What is expected: Please show every line from the entries that carries the word "image".

Input material:
____
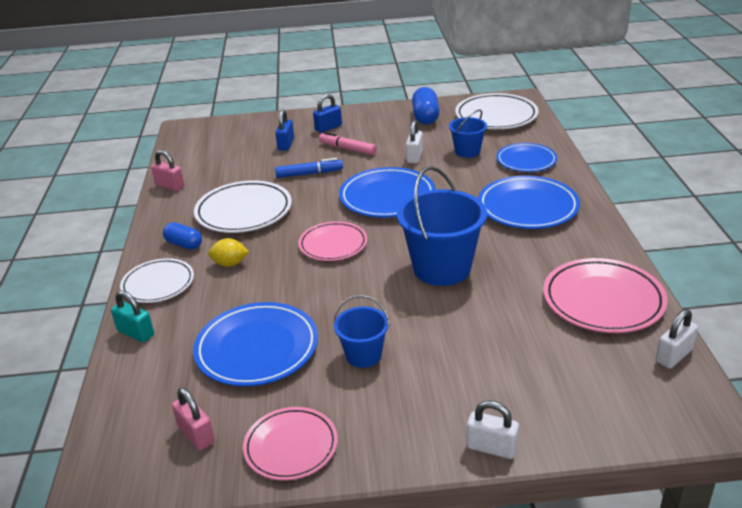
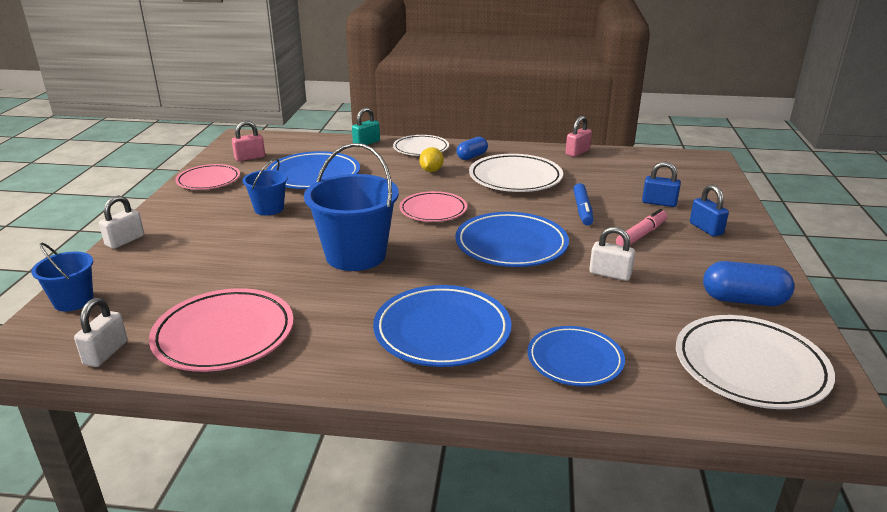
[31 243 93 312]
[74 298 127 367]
____
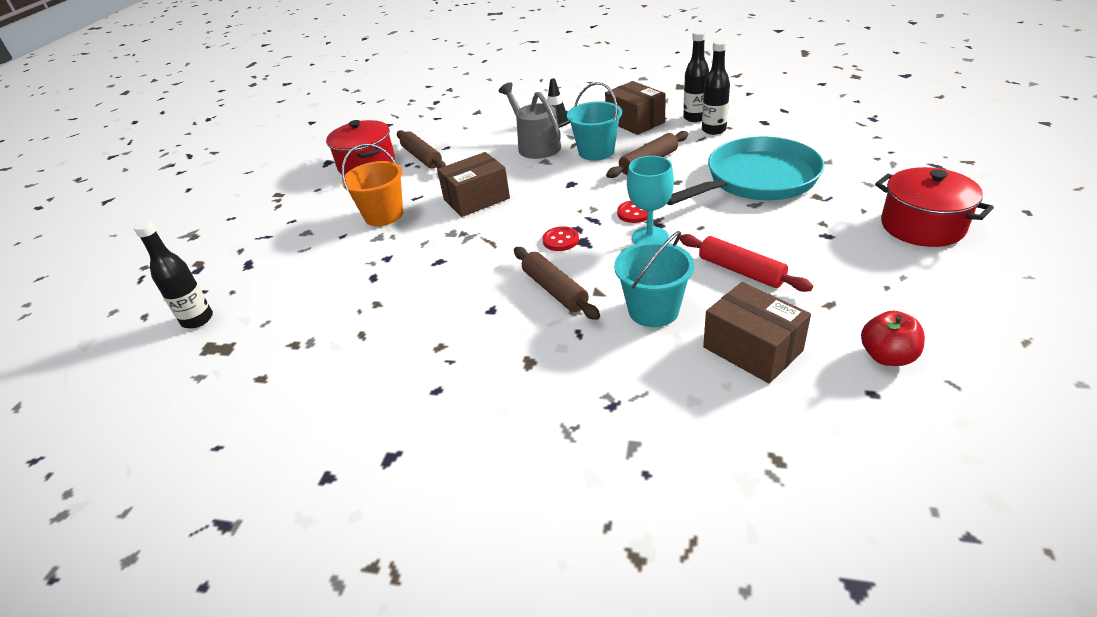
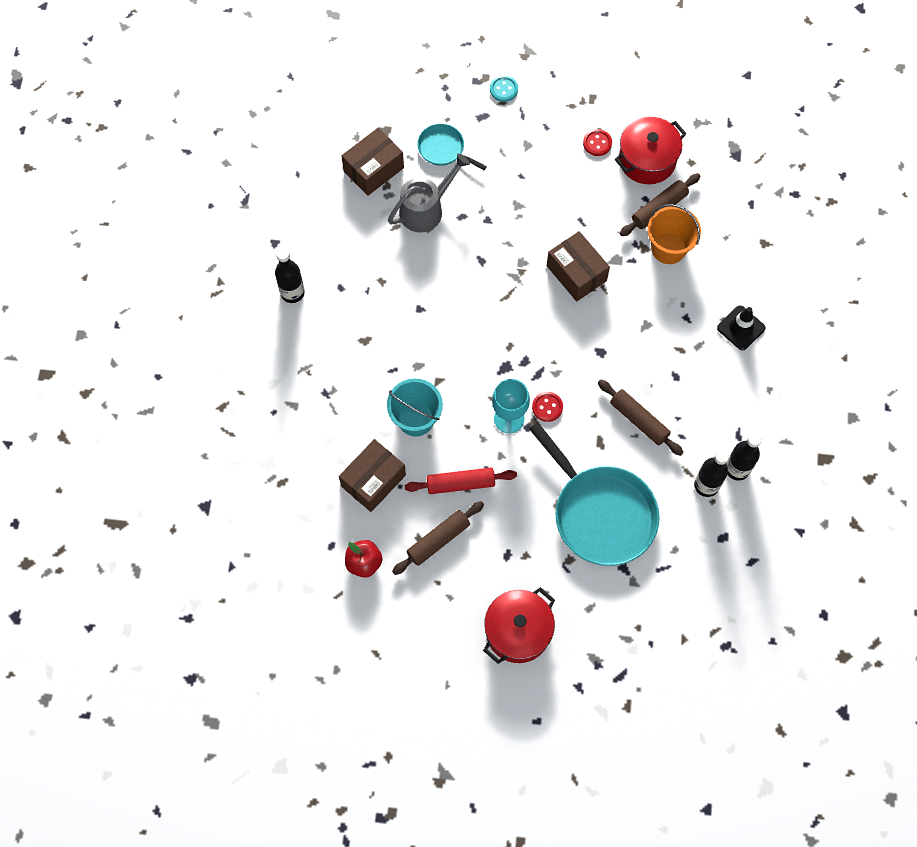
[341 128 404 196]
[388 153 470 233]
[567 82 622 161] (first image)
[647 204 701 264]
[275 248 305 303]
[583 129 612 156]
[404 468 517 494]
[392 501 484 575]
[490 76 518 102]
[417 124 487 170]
____
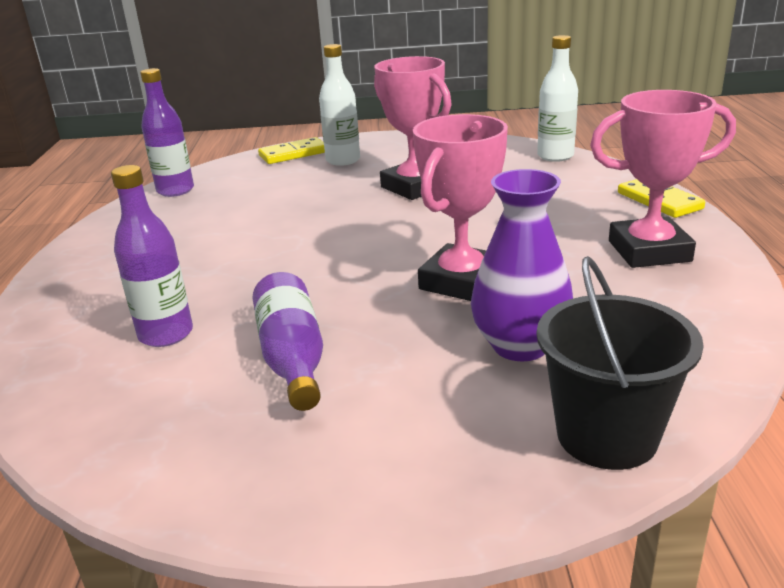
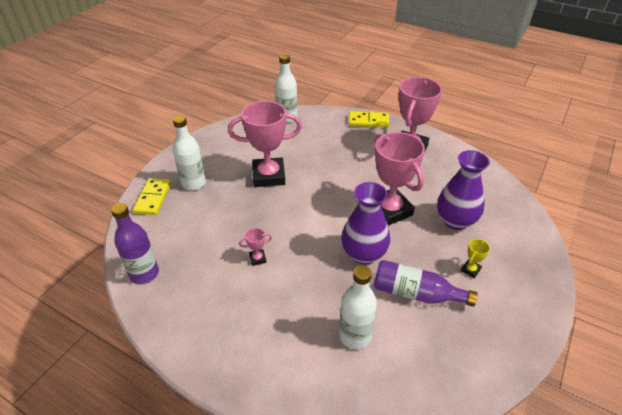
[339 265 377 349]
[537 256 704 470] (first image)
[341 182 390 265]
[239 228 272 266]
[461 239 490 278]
____
Exercise output:
[567 82 622 161] (first image)
[537 256 704 470] (first image)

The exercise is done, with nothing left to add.